──────── RECORD SET
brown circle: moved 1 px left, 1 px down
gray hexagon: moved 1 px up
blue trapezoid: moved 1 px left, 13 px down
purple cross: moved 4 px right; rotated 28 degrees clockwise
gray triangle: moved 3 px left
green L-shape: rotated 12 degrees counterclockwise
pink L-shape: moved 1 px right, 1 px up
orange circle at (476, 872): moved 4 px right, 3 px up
────────────────
──────── RECORD SET
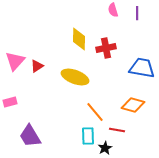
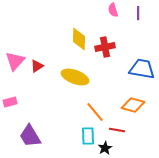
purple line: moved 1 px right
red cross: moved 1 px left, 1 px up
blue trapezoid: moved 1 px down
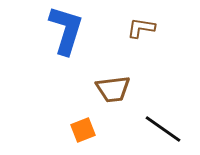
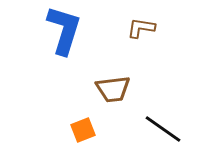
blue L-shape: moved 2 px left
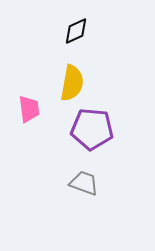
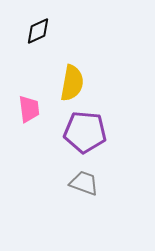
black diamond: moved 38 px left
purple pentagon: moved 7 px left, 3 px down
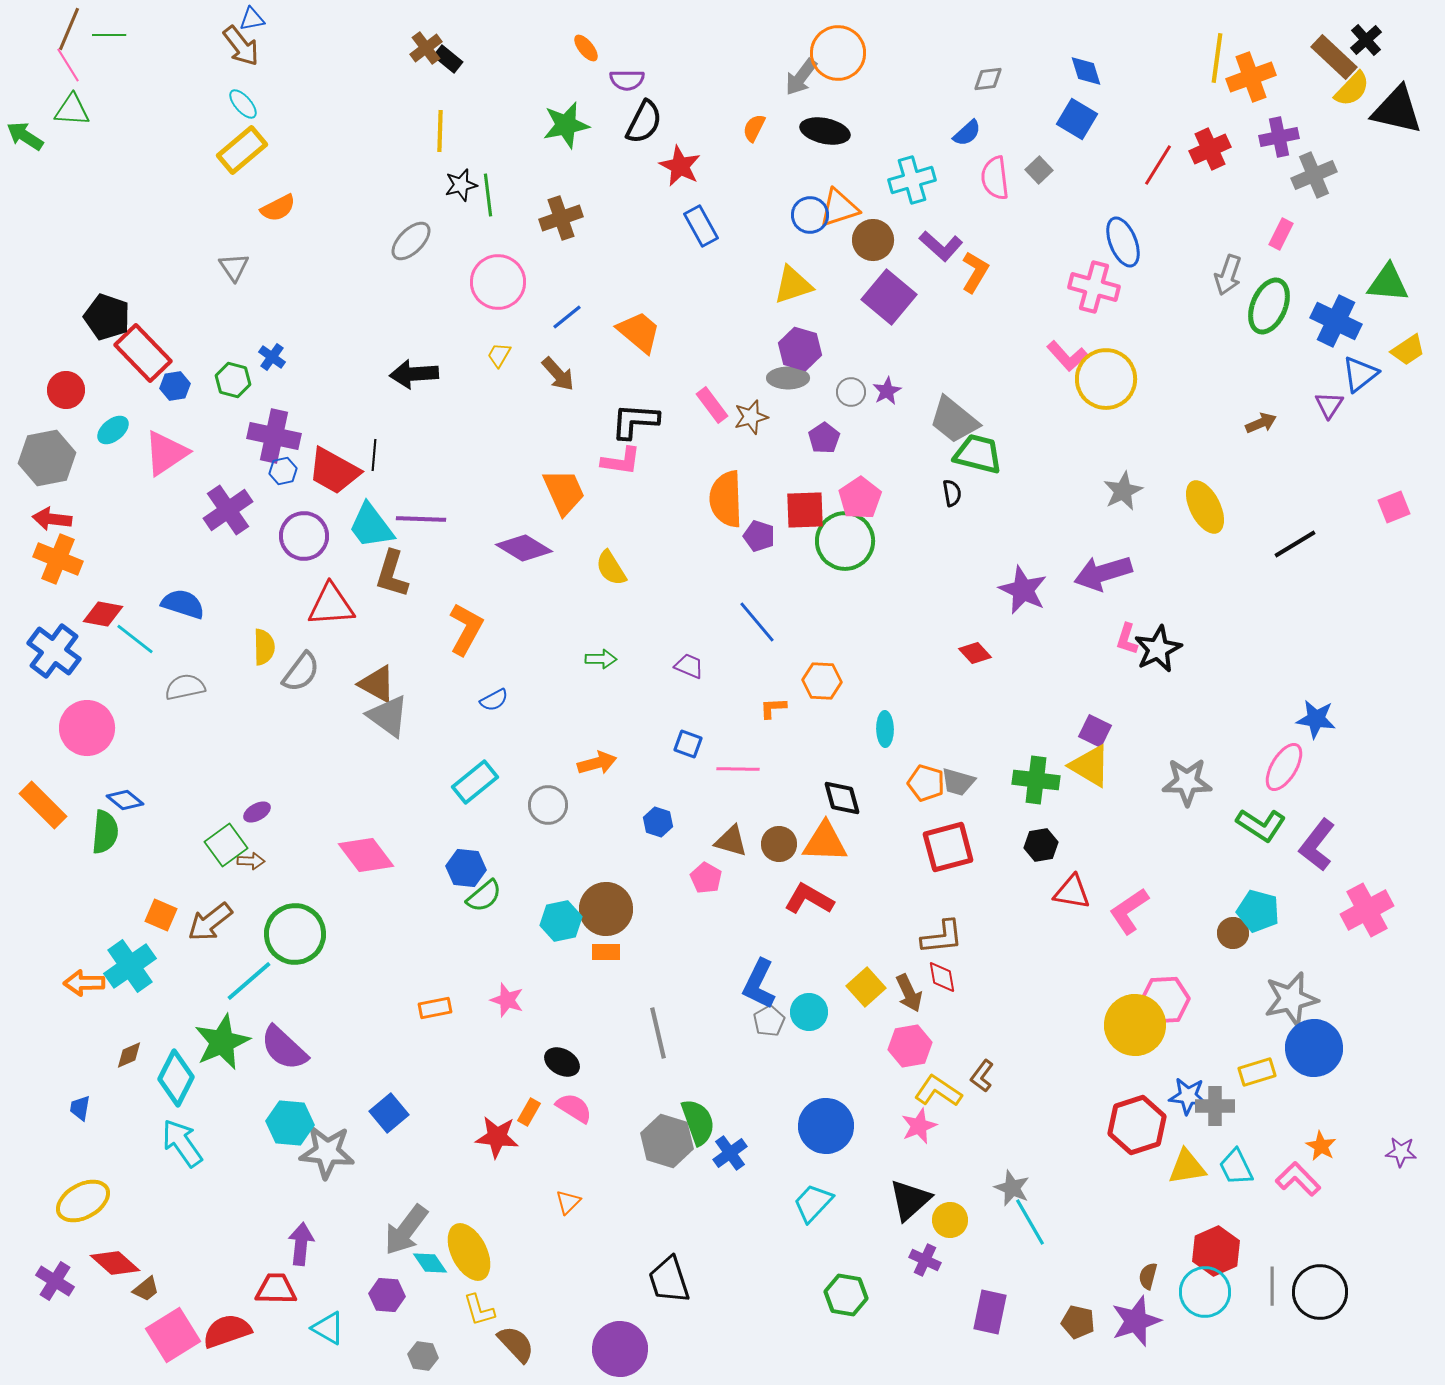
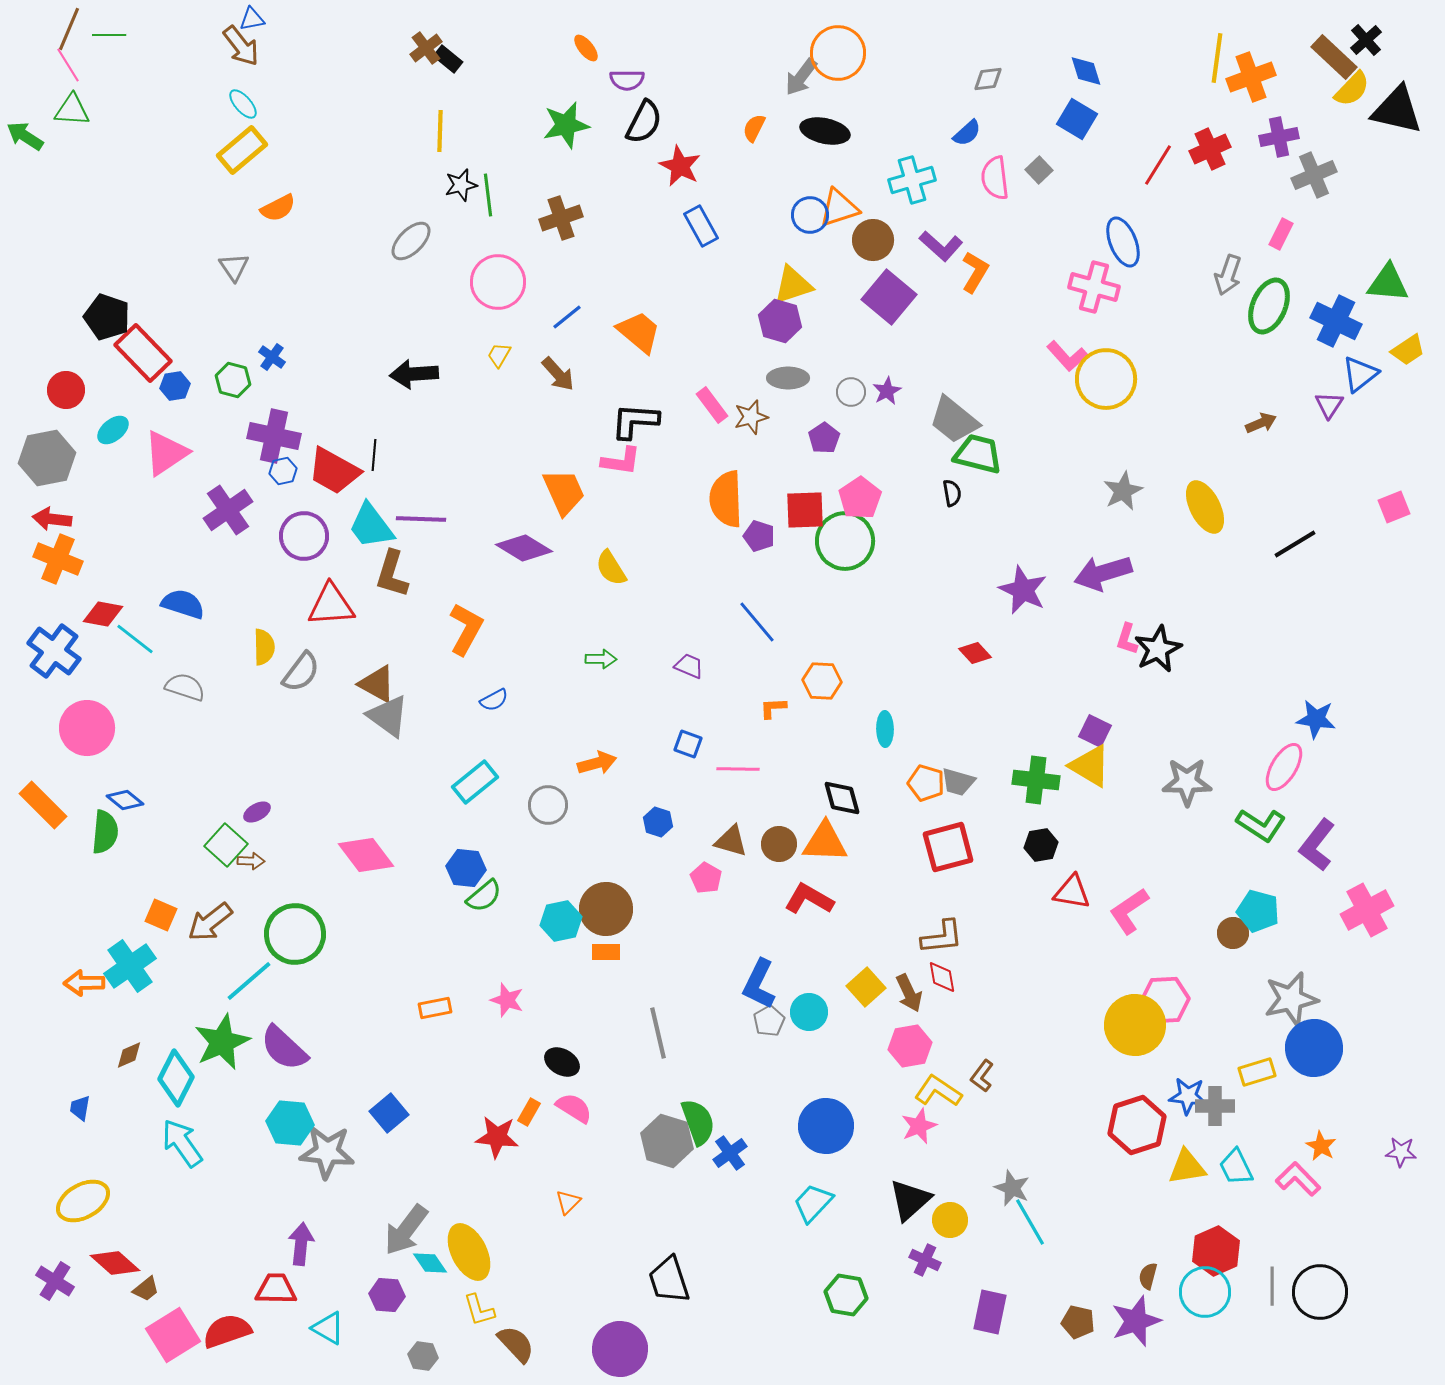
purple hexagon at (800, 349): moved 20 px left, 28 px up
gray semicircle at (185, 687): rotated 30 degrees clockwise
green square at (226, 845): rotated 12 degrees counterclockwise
────────────────
● DIRECTIONS: Please put the material into a JSON list of strings, one string per line, starting with the line that contains "brown circle: moved 1 px left, 1 px down" and going on through the line that contains "orange circle at". Include both of those lines and leave out any blank lines.

● WRITTEN REPLY:
[
  "brown circle: moved 1 px left, 1 px down",
  "gray hexagon: moved 1 px up",
  "blue trapezoid: moved 1 px left, 13 px down",
  "purple cross: moved 4 px right; rotated 28 degrees clockwise",
  "gray triangle: moved 3 px left",
  "green L-shape: rotated 12 degrees counterclockwise",
  "pink L-shape: moved 1 px right, 1 px up",
  "orange circle at (476, 872): moved 4 px right, 3 px up"
]